*** Görev Malzemesi ***
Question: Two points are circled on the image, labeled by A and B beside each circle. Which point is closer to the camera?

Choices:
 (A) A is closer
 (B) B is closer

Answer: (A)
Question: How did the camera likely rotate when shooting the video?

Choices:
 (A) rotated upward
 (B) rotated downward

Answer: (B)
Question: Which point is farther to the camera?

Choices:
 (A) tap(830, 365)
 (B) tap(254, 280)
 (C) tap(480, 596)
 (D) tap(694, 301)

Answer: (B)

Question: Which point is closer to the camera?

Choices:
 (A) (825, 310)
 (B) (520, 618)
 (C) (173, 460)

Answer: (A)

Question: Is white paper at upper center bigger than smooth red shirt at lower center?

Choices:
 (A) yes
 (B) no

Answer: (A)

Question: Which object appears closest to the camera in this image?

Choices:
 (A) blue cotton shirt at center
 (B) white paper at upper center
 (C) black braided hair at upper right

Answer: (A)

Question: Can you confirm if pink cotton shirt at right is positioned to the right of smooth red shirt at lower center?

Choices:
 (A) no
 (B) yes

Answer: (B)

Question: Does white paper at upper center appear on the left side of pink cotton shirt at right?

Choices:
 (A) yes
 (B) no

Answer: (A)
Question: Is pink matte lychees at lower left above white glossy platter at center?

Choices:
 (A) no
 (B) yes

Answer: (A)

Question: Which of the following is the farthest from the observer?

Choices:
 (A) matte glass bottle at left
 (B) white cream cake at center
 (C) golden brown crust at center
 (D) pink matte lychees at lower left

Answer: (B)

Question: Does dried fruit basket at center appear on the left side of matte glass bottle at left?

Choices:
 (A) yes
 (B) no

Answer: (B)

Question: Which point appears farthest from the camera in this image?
***
Yukarıdaki kayıtlarda "paper" dizesini içeren satırları sayın ve yalnızca bu sayıyı verin. Büyük-küçük harf ayrımı dikkate alınır.

3